> _EXERCISE DESCRIPTION_: Skipping all images, output the listing word for word.
*** DATASET CONTENT ***
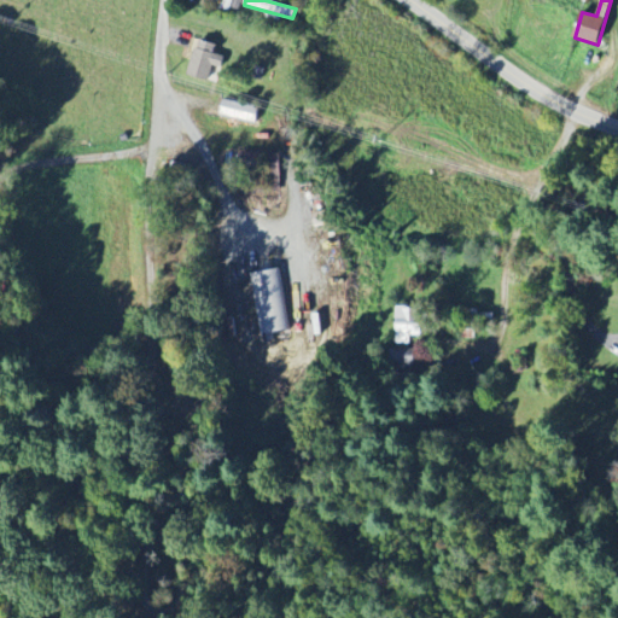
[(215,53),(217,45),(198,39),(187,74),(208,81),(213,65),(221,69),(225,57),(215,53)]
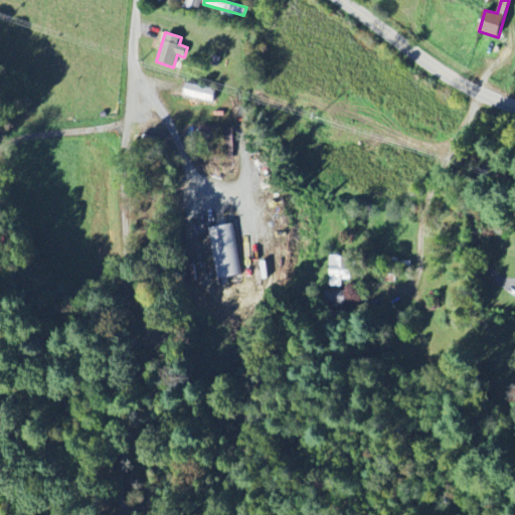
[(183,97),(213,102),(215,89),(185,84),(183,97)]
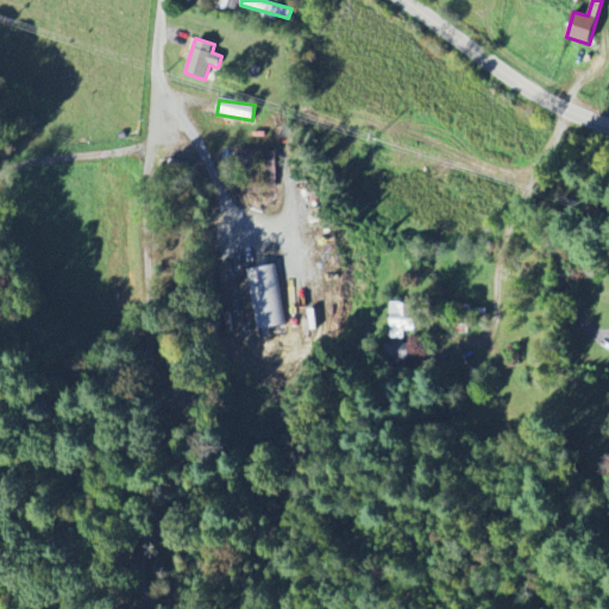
[(284,326),(276,267),(248,270),(256,330),(284,326)]
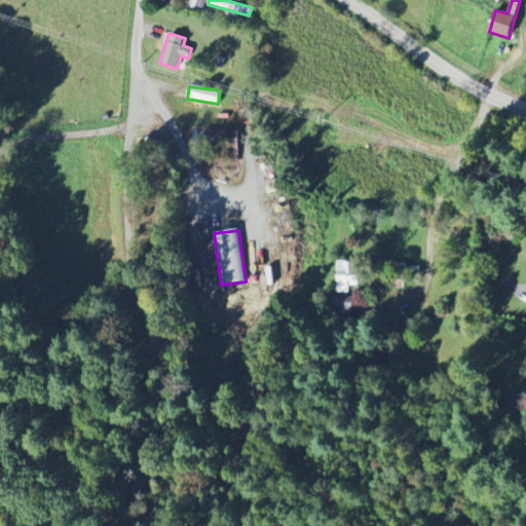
[(337,293),(349,293),(349,285),(358,285),(359,271),(350,271),(350,263),(338,263),(337,293)]
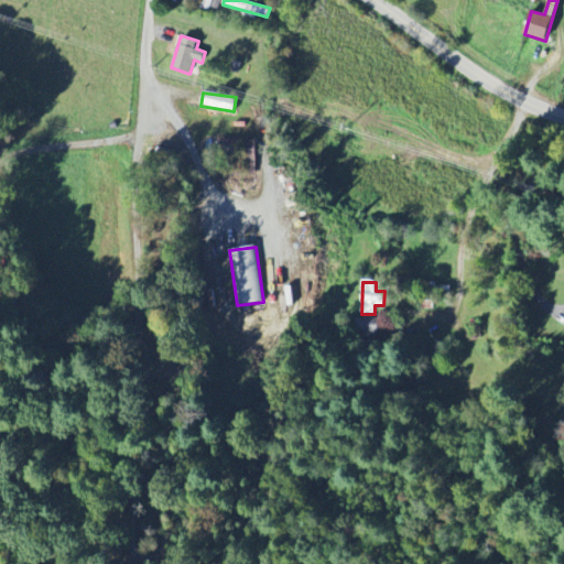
[(378,340),(378,318),(357,318),(358,342),(378,340)]
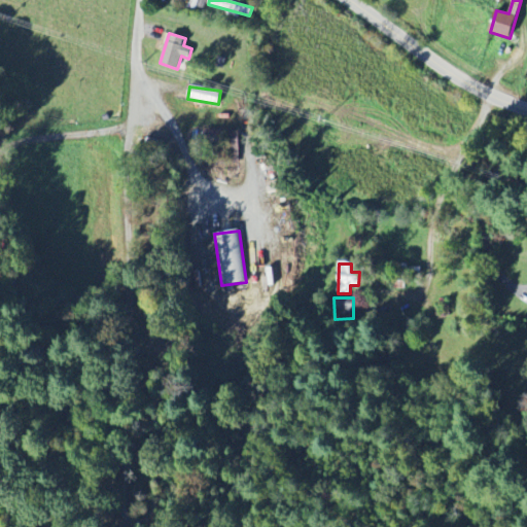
All buildings are outlined.
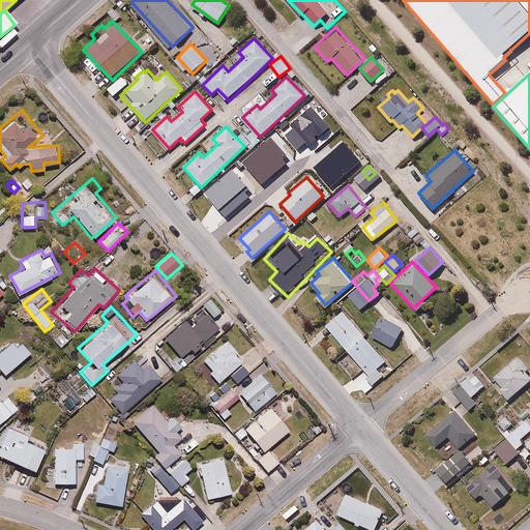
[(192,318),(188,315),(164,336),(180,355),(188,348),(193,352),(219,329),(202,308),(192,318)]
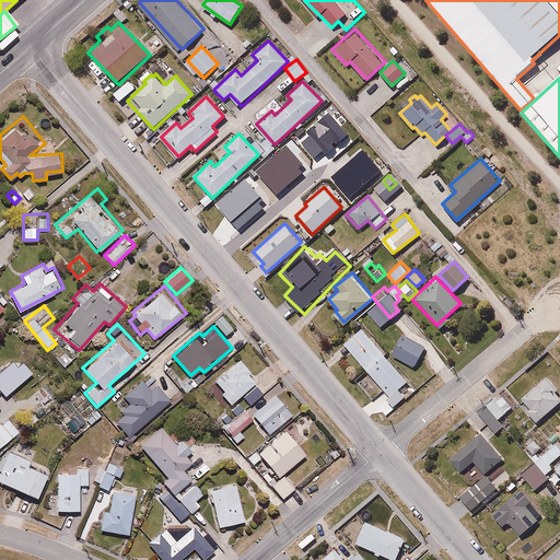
[(361,327),(345,342),(391,396),(408,381),(361,327)]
*** End of DATASET CONTENT ***
> _OUTPUT OF THE EXERCISE_:
[(215,53),(217,45),(198,39),(187,74),(208,81),(213,65),(221,69),(225,57),(215,53)]
[(183,97),(213,102),(215,89),(185,84),(183,97)]
[(284,326),(276,267),(248,270),(256,330),(284,326)]
[(337,293),(349,293),(349,285),(358,285),(359,271),(350,271),(350,263),(338,263),(337,293)]
[(378,340),(378,318),(357,318),(358,342),(378,340)]
All buildings are outlined.
[(192,318),(188,315),(164,336),(180,355),(188,348),(193,352),(219,329),(202,308),(192,318)]
[(361,327),(345,342),(391,396),(408,381),(361,327)]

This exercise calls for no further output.